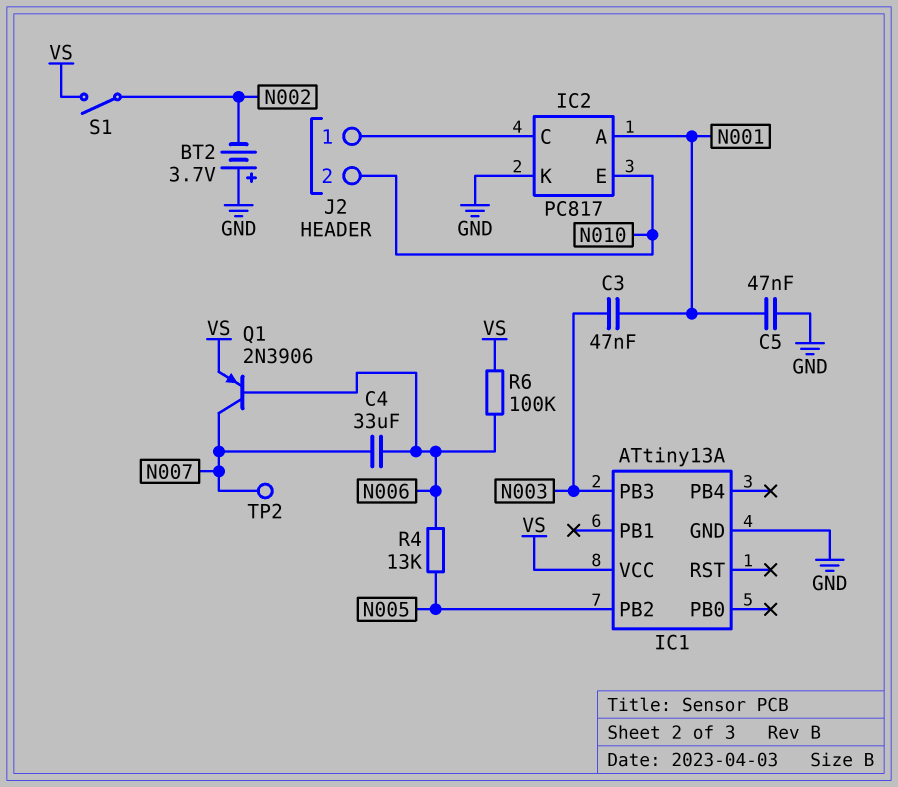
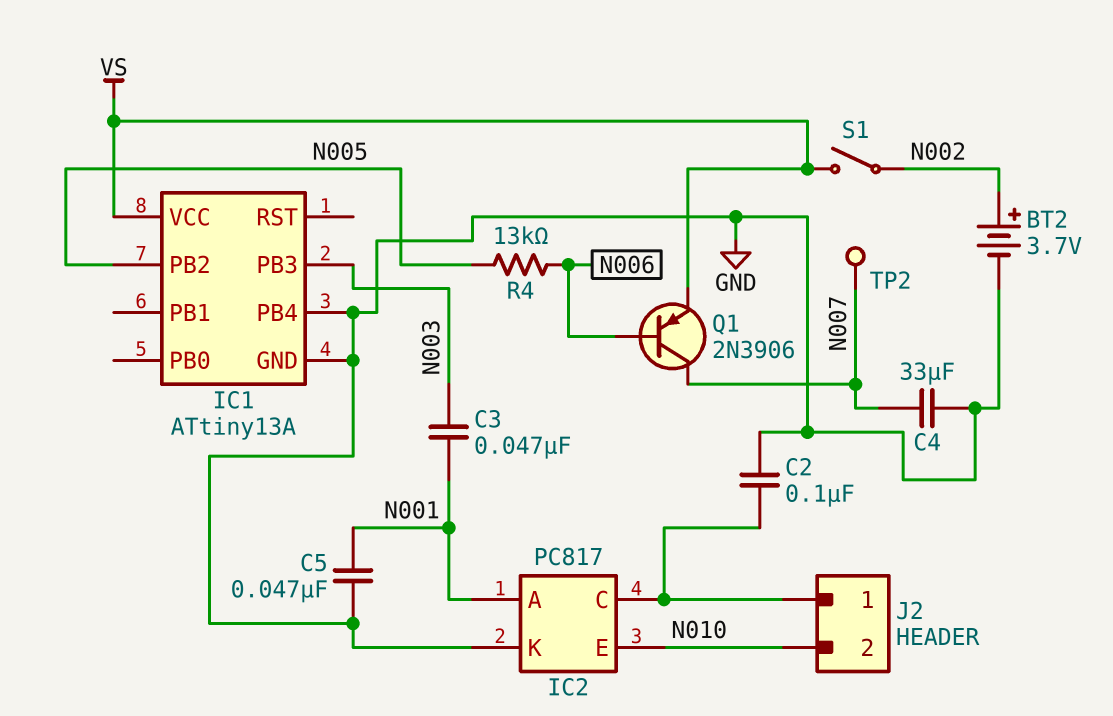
BT2: 3.7V (plus GND, minus N002) -> 3.7V (plus N002, minus GND)
C2: none -> 100nF (GND, IC2/C)
C4: 33uF (N006, N007) -> 33uF (GND, N007)
IC1 pin PB4: none -> GND
R6: 100k (N006, VS) -> none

§ **Your assignment**: Working through the entries line by line, count those containing "none" and report only the number.

§ **Output below**: 3